- Opening Delimiter -

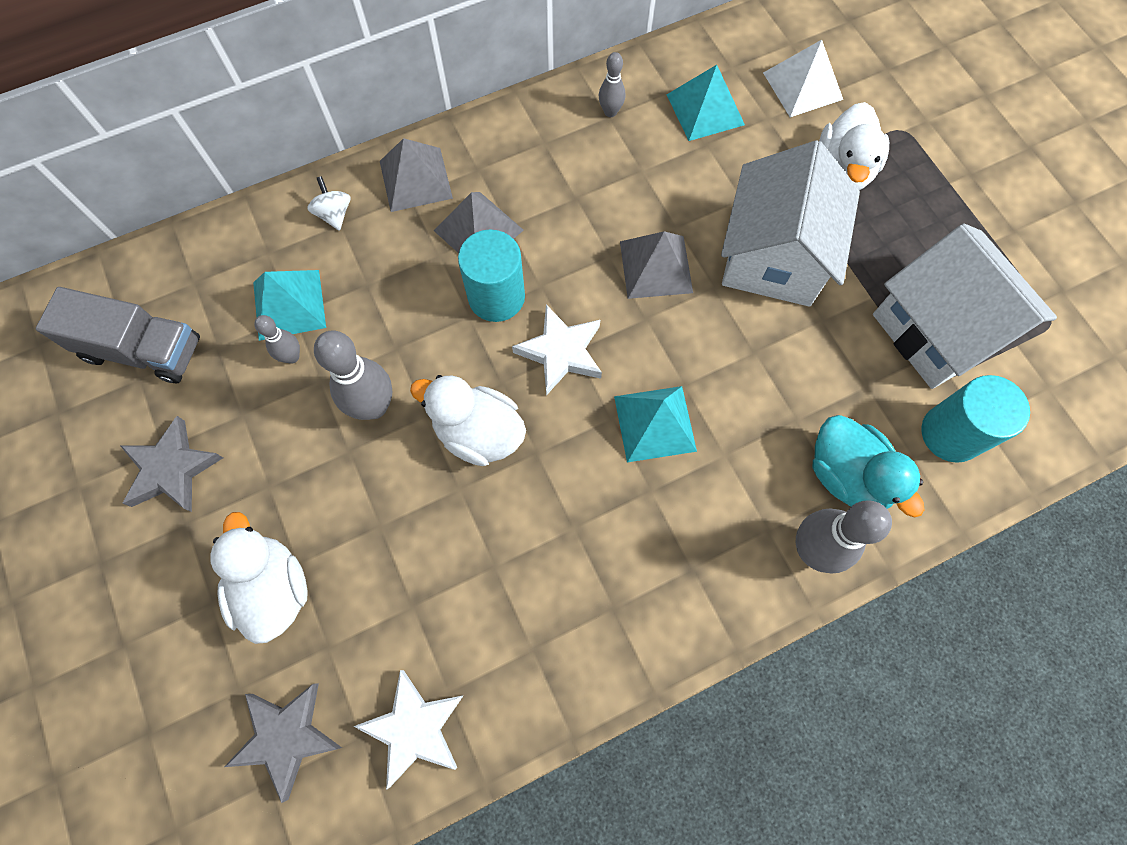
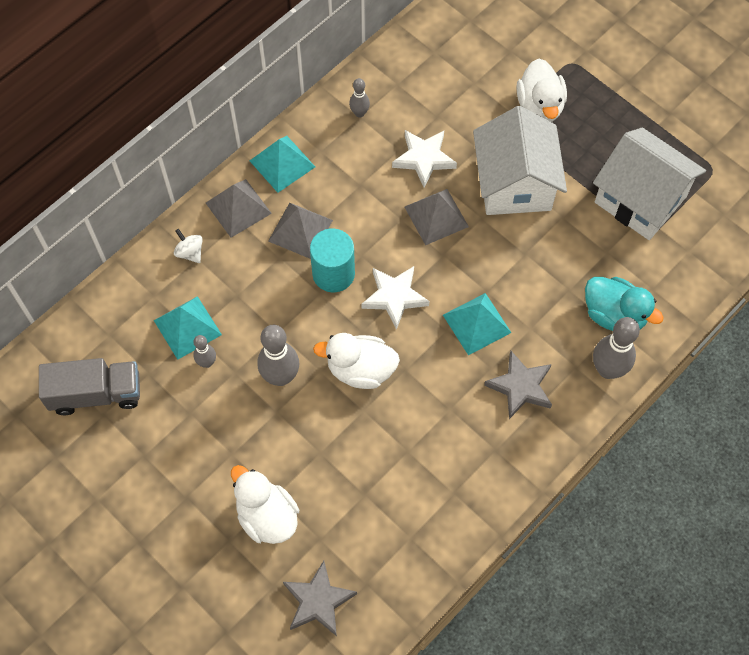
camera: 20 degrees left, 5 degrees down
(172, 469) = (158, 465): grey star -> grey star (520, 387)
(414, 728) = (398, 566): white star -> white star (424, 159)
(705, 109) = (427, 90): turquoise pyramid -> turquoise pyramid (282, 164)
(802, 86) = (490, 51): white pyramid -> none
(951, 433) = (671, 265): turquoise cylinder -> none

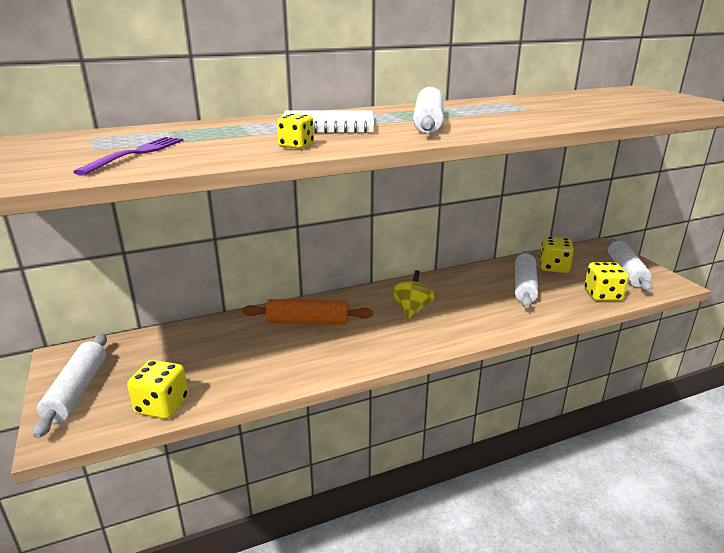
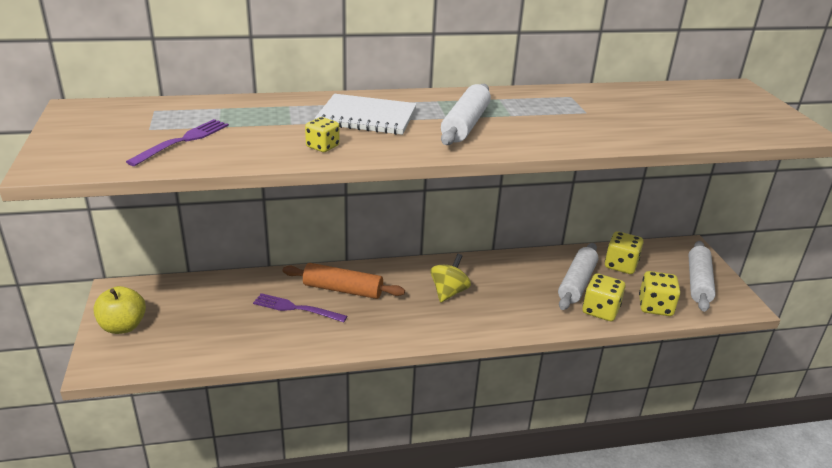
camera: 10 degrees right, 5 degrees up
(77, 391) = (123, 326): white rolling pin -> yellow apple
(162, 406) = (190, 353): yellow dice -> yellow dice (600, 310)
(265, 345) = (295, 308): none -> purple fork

- Closing Delimiter -
- Opening Delimiter -

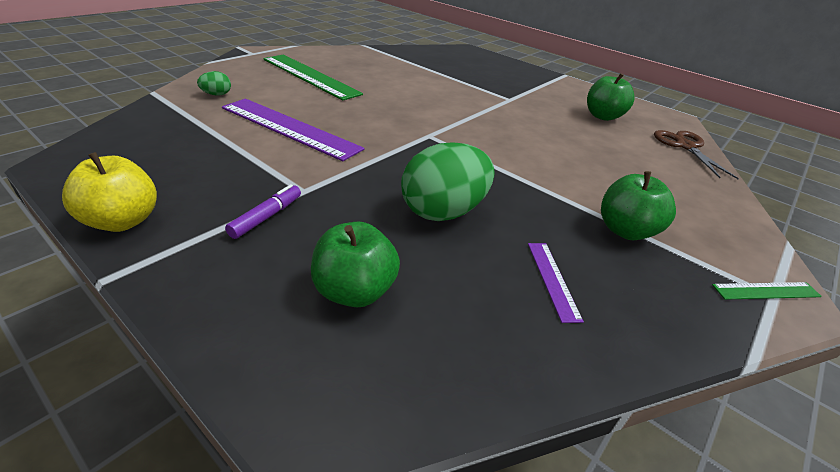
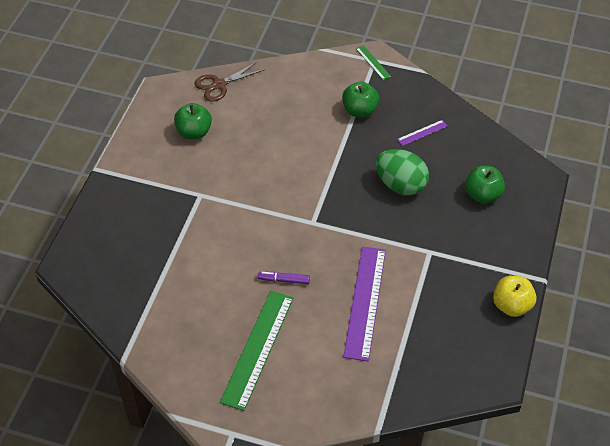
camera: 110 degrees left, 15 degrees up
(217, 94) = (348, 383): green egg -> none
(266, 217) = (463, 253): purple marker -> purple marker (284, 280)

- Closing Delimiter -

* **WORK TO COMPLETE**:
Look over the listing above. Pick out and copy every line that includes "turquoise".

* **TASK ANSWER**:
(705, 109) = (427, 90): turquoise pyramid -> turquoise pyramid (282, 164)
(951, 433) = (671, 265): turquoise cylinder -> none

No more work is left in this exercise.